_Data for review_.
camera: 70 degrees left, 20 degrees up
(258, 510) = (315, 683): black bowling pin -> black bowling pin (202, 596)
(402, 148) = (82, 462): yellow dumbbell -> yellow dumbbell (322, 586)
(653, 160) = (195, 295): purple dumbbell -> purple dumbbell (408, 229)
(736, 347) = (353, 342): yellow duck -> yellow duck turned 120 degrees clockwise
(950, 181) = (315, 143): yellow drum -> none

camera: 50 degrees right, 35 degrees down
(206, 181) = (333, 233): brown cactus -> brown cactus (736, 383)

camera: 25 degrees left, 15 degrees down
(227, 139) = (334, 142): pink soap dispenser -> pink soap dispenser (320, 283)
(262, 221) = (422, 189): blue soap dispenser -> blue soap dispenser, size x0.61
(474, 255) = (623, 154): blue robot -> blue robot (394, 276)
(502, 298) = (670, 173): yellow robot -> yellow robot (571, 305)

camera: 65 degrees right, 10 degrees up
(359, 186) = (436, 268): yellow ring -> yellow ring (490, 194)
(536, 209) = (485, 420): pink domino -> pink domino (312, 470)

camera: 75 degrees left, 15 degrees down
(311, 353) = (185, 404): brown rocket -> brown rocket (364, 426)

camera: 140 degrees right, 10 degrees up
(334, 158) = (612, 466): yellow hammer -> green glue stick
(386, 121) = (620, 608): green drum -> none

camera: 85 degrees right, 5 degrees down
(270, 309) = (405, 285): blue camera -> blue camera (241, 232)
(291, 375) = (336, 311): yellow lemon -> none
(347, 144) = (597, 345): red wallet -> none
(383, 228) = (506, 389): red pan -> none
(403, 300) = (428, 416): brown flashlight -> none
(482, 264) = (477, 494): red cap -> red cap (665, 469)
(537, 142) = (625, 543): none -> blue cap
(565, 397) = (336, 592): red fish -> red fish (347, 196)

_What the exercise asks_. Look above for the line with "(206, 181) = (333, 233): brown" and the line with "(537, 142) = (625, 543): none -> blue cap"; transcribe both and all lines in between, exactly, and nothing else.

_Written solution_.
(206, 181) = (333, 233): brown cactus -> brown cactus (736, 383)

camera: 25 degrees left, 15 degrees down
(227, 139) = (334, 142): pink soap dispenser -> pink soap dispenser (320, 283)
(262, 221) = (422, 189): blue soap dispenser -> blue soap dispenser, size x0.61
(474, 255) = (623, 154): blue robot -> blue robot (394, 276)
(502, 298) = (670, 173): yellow robot -> yellow robot (571, 305)

camera: 65 degrees right, 10 degrees up
(359, 186) = (436, 268): yellow ring -> yellow ring (490, 194)
(536, 209) = (485, 420): pink domino -> pink domino (312, 470)

camera: 75 degrees left, 15 degrees down
(311, 353) = (185, 404): brown rocket -> brown rocket (364, 426)

camera: 140 degrees right, 10 degrees up
(334, 158) = (612, 466): yellow hammer -> green glue stick
(386, 121) = (620, 608): green drum -> none

camera: 85 degrees right, 5 degrees down
(270, 309) = (405, 285): blue camera -> blue camera (241, 232)
(291, 375) = (336, 311): yellow lemon -> none
(347, 144) = (597, 345): red wallet -> none
(383, 228) = (506, 389): red pan -> none
(403, 300) = (428, 416): brown flashlight -> none
(482, 264) = (477, 494): red cap -> red cap (665, 469)
(537, 142) = (625, 543): none -> blue cap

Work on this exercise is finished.